WORK TO BE COMPLETED: The records that follow are to be repeated exactly, with the pictures removed.

(Entries taken from a collection)

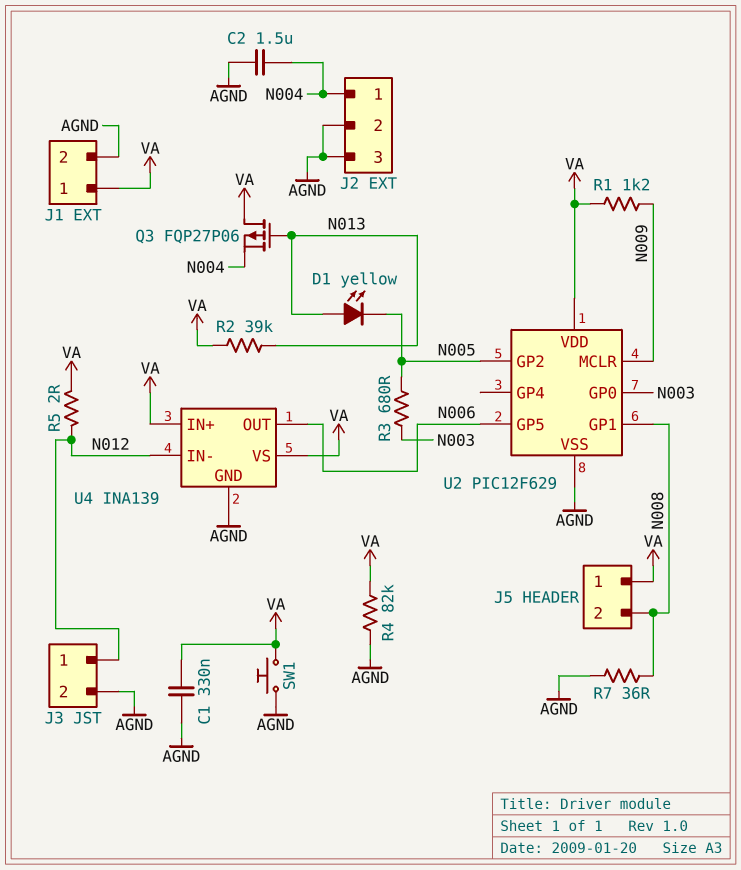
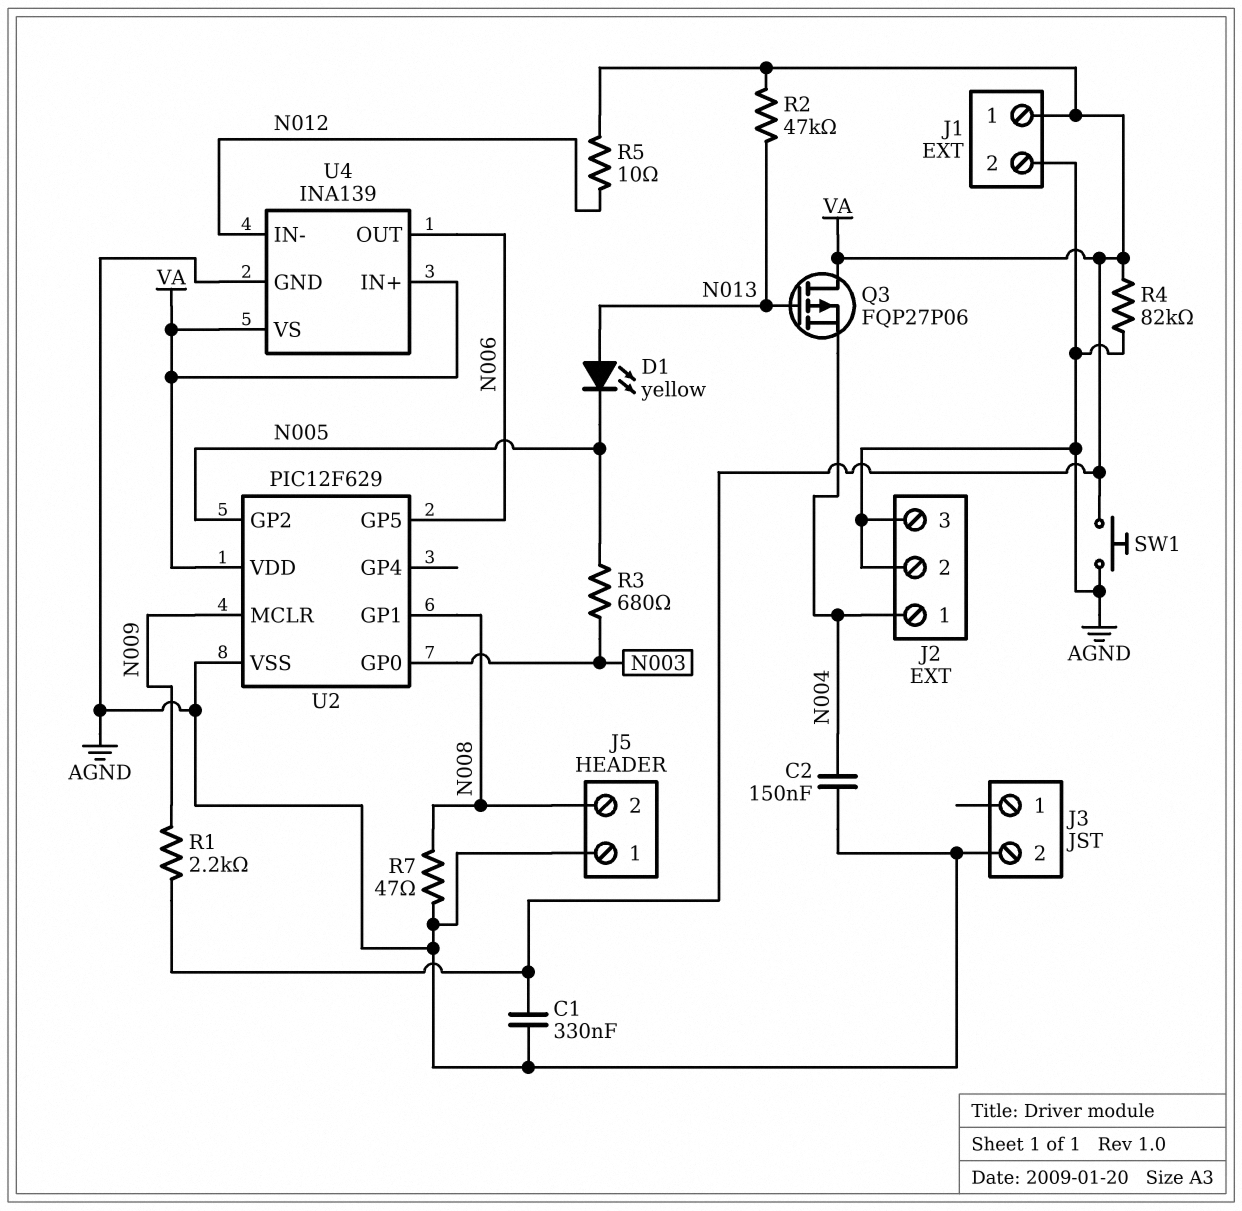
C2: 1.5uF (AGND, N004) -> 150nF (AGND, N004)
J3 pin 1: N012 -> none
J5 pin 1: VA -> AGND
R1: 1.2k (N009, VA) -> 2.2k (N009, VA)
R2: 39k (N013, VA) -> 47k (N013, VA)
R5: 2 (N012, VA) -> 10 (N012, VA)
R7: 36 (AGND, N008) -> 47 (AGND, N008)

SOLVED PROBLEM:
C2: 1.5uF (AGND, N004) -> 150nF (AGND, N004)
J3 pin 1: N012 -> none
J5 pin 1: VA -> AGND
R1: 1.2k (N009, VA) -> 2.2k (N009, VA)
R2: 39k (N013, VA) -> 47k (N013, VA)
R5: 2 (N012, VA) -> 10 (N012, VA)
R7: 36 (AGND, N008) -> 47 (AGND, N008)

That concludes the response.